Exercise details: Print exactly and only the lines that run from the one containing "R3: 68k (GND, U2/PA4) -> 68k (3V3, U2/PA4)" through the end of the material, please, omitting pictures.
═══ Supplied material
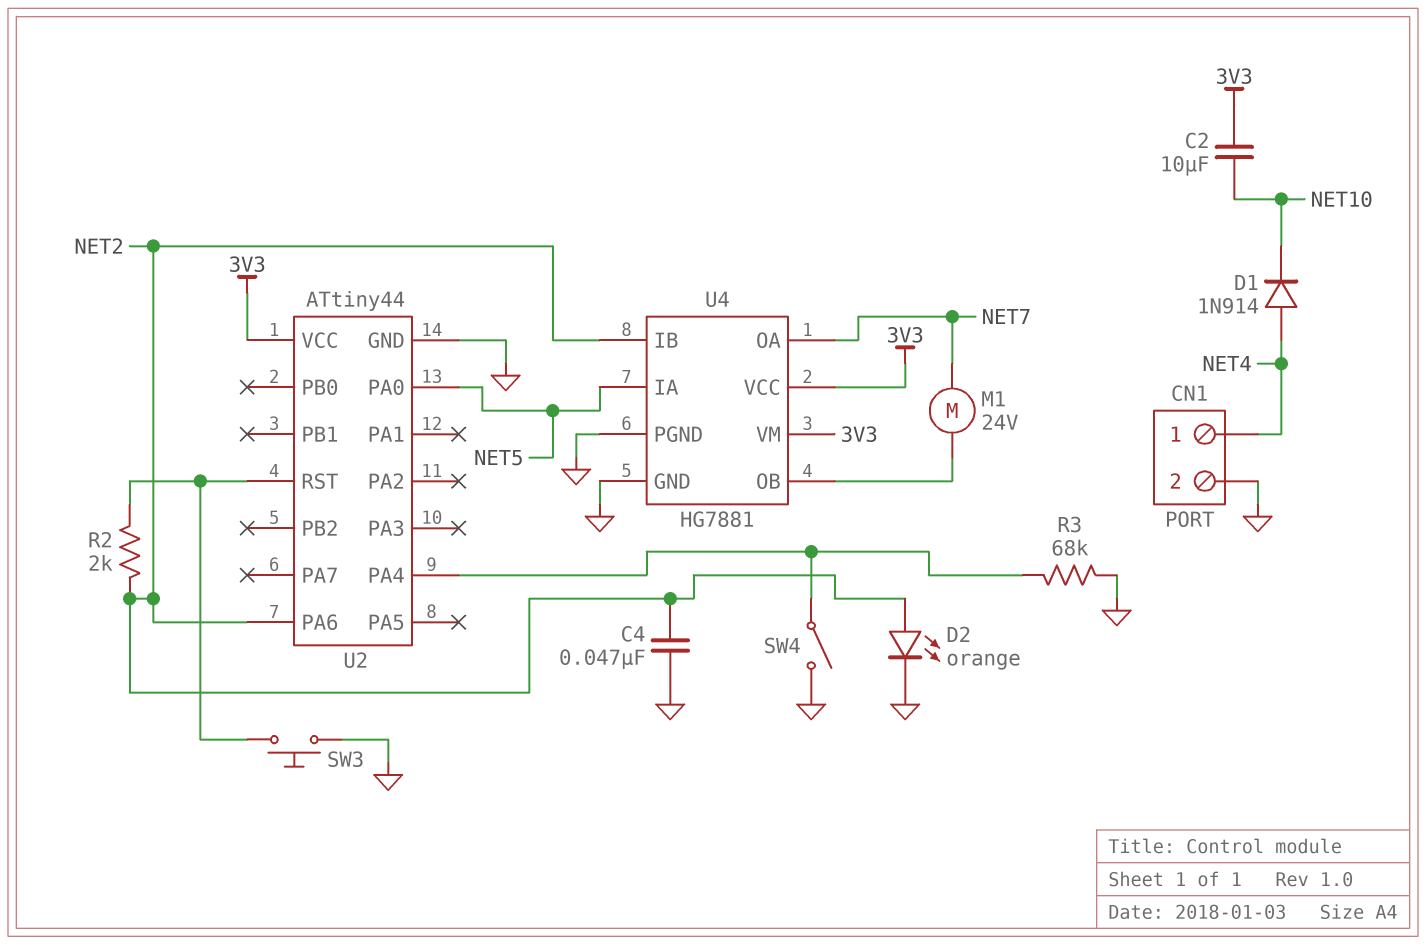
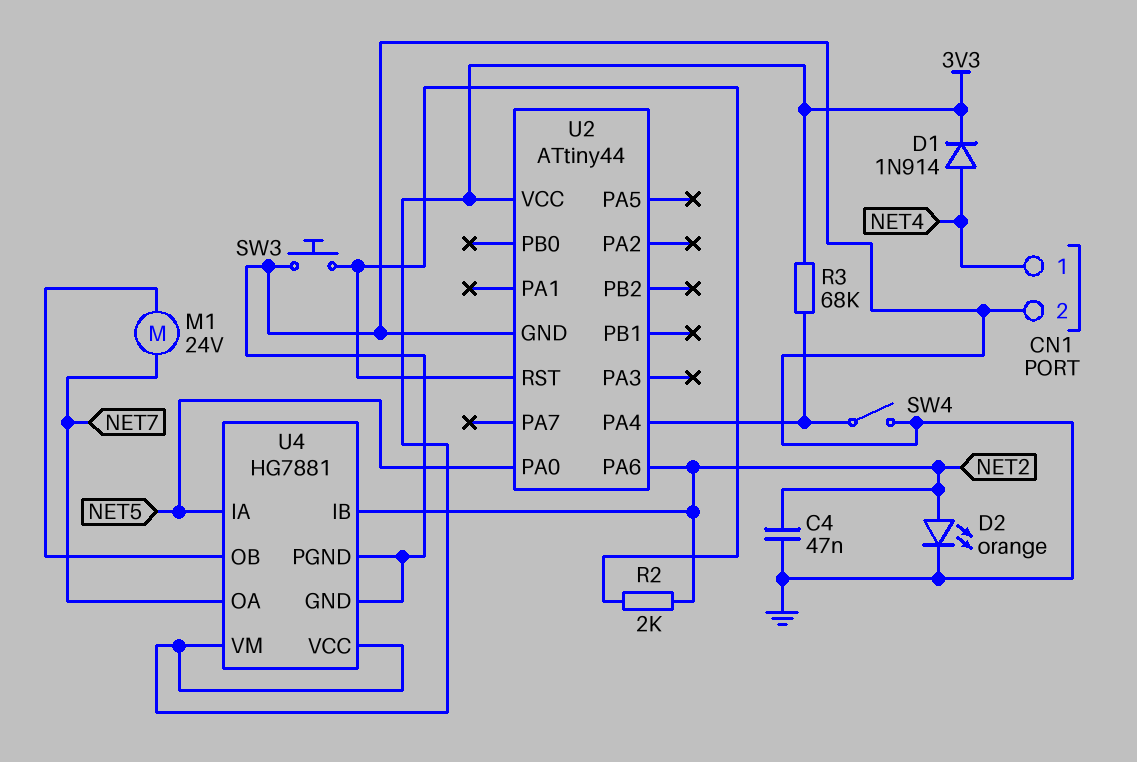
C2: 10uF (3V3, NET10) -> none
D1: diode 1N914 (A NET4, K NET10) -> diode 1N914 (A NET4, K 3V3)
R3: 68k (GND, U2/PA4) -> 68k (3V3, U2/PA4)

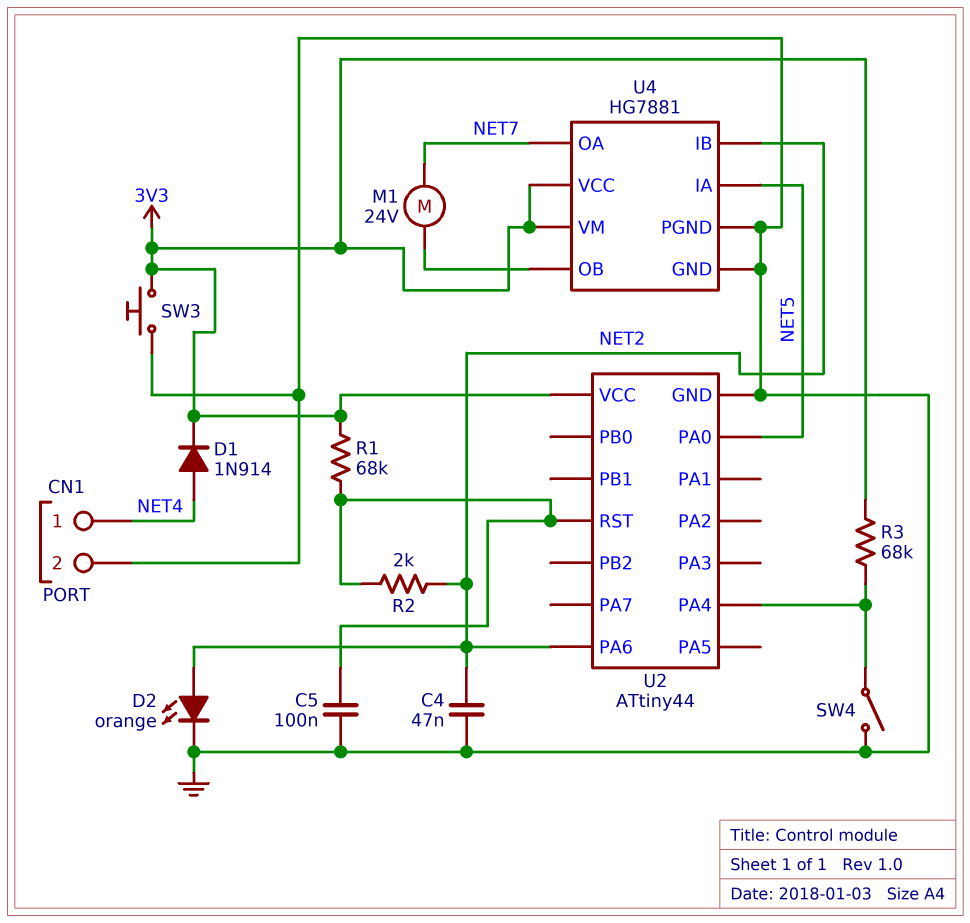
C5: none -> 100nF (GND, U2/RST)
R1: none -> 68k (3V3, U2/RST)
SW3: button (GND, U2/RST) -> button (3V3, GND)

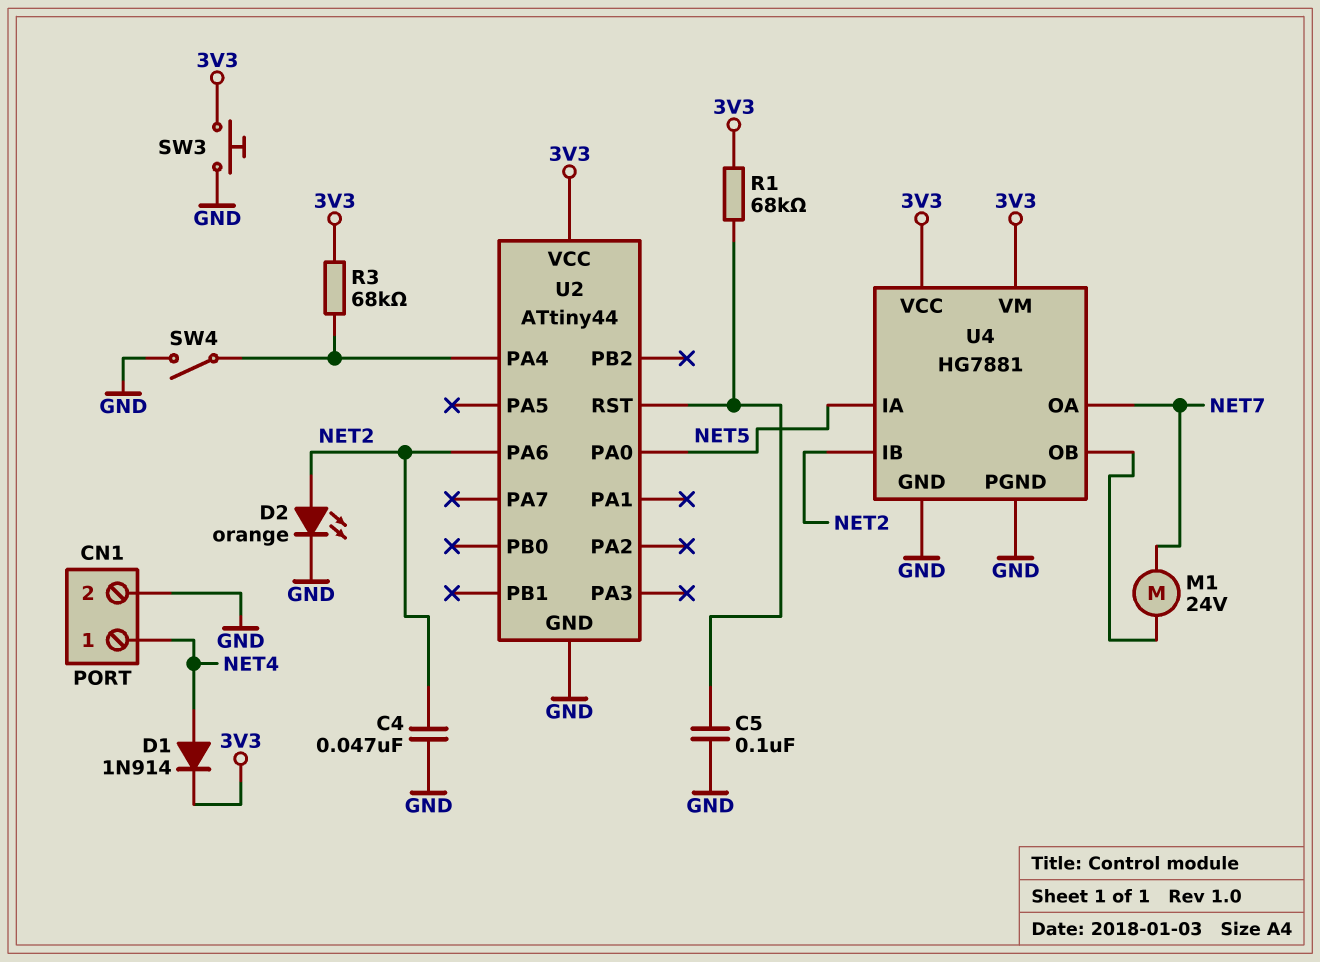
R2: 2k (NET2, U2/RST) -> none

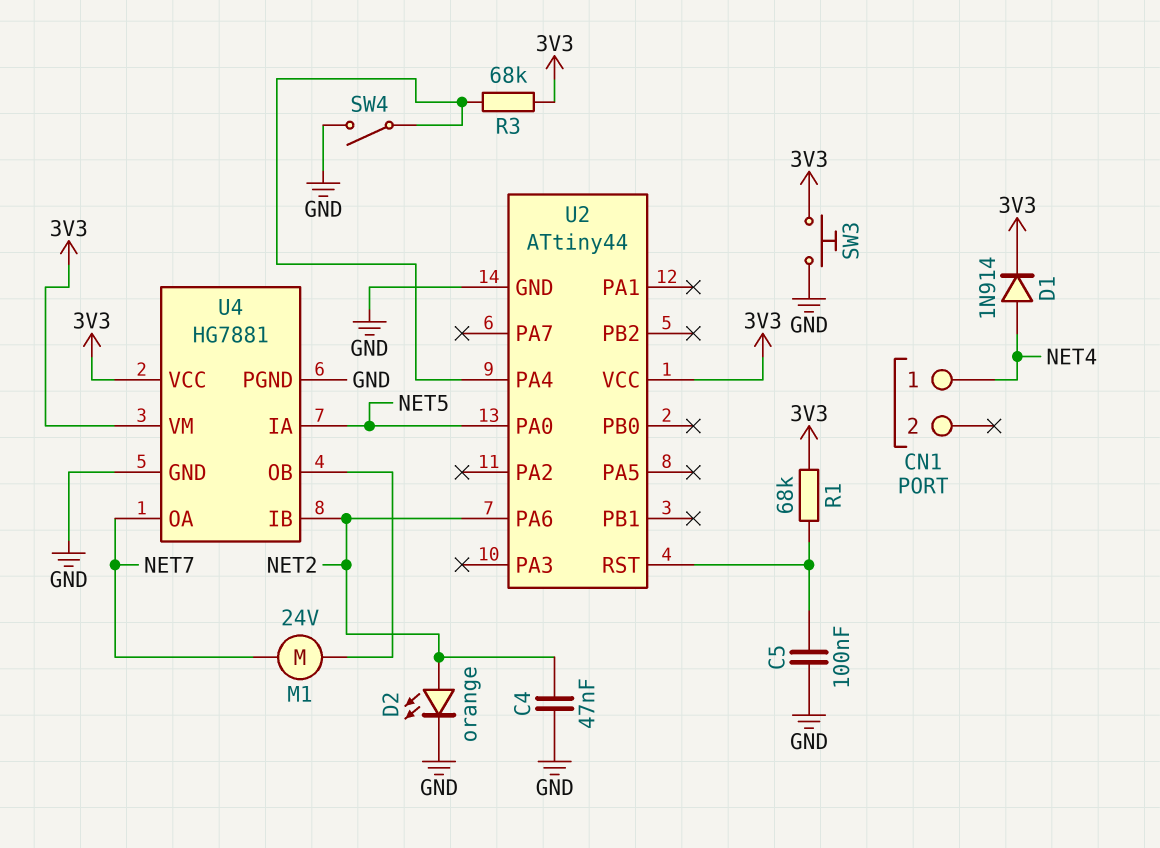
CN1 pin 2: GND -> none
══════
Answer for the task:
R3: 68k (GND, U2/PA4) -> 68k (3V3, U2/PA4)

C5: none -> 100nF (GND, U2/RST)
R1: none -> 68k (3V3, U2/RST)
SW3: button (GND, U2/RST) -> button (3V3, GND)

R2: 2k (NET2, U2/RST) -> none

CN1 pin 2: GND -> none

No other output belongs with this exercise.